[Entries taken from a collection]
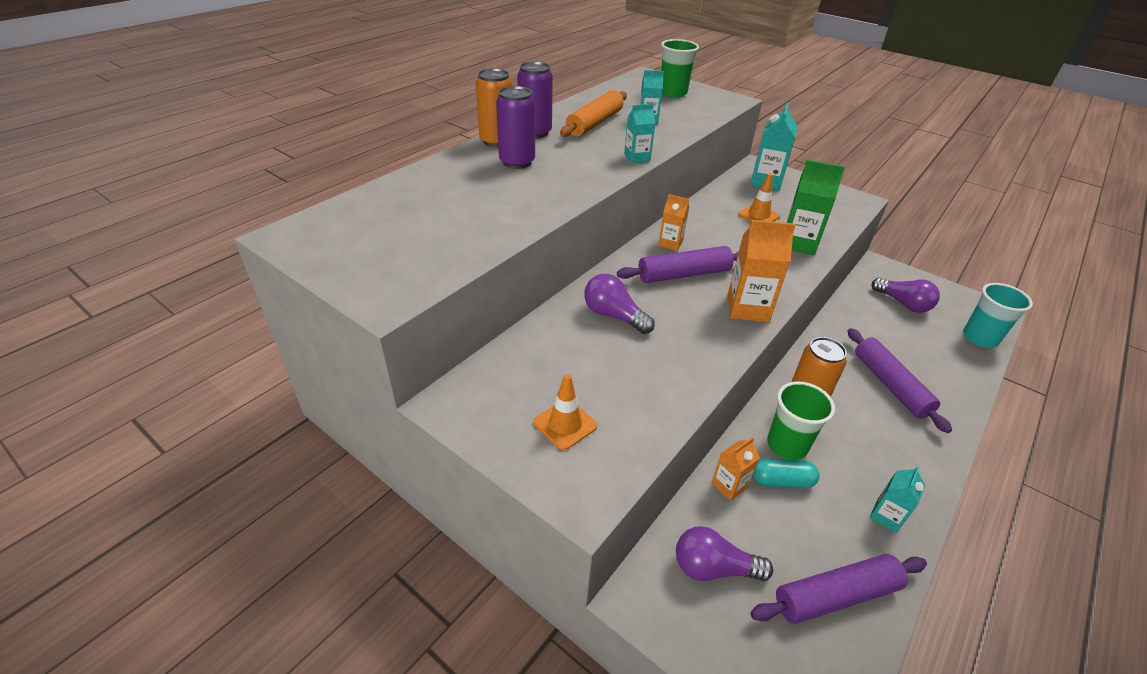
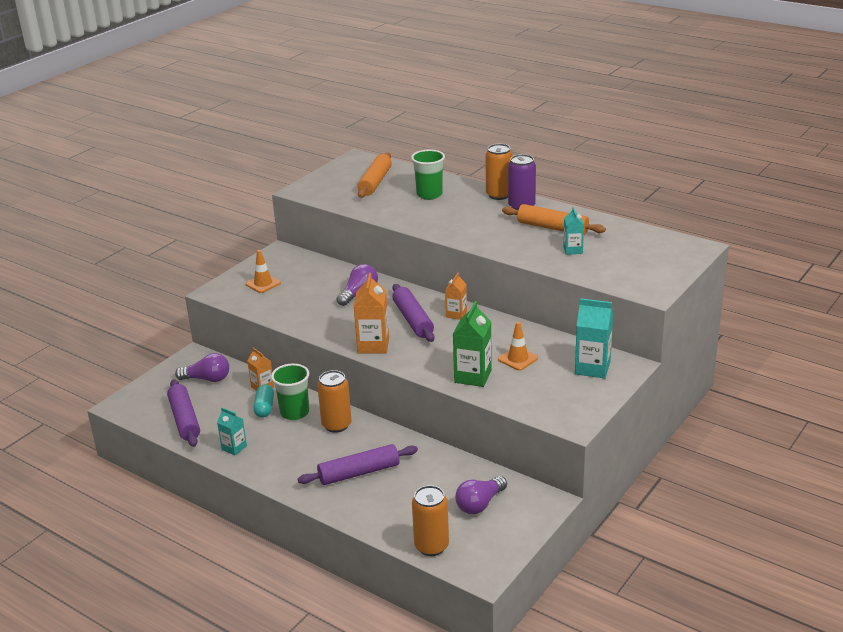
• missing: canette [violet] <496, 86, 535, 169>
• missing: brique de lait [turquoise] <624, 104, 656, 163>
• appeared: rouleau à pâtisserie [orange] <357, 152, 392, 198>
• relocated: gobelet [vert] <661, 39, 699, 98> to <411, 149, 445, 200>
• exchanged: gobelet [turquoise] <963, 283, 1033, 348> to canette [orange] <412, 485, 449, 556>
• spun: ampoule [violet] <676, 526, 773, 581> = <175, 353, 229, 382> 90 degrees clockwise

[Exercise prompt] Return only this span, exactly: the line that contains "104, 656, 163>" and all lines after it to the end of the records.

[Result for this task]
• missing: brique de lait [turquoise] <624, 104, 656, 163>
• appeared: rouleau à pâtisserie [orange] <357, 152, 392, 198>
• relocated: gobelet [vert] <661, 39, 699, 98> to <411, 149, 445, 200>
• exchanged: gobelet [turquoise] <963, 283, 1033, 348> to canette [orange] <412, 485, 449, 556>
• spun: ampoule [violet] <676, 526, 773, 581> = <175, 353, 229, 382> 90 degrees clockwise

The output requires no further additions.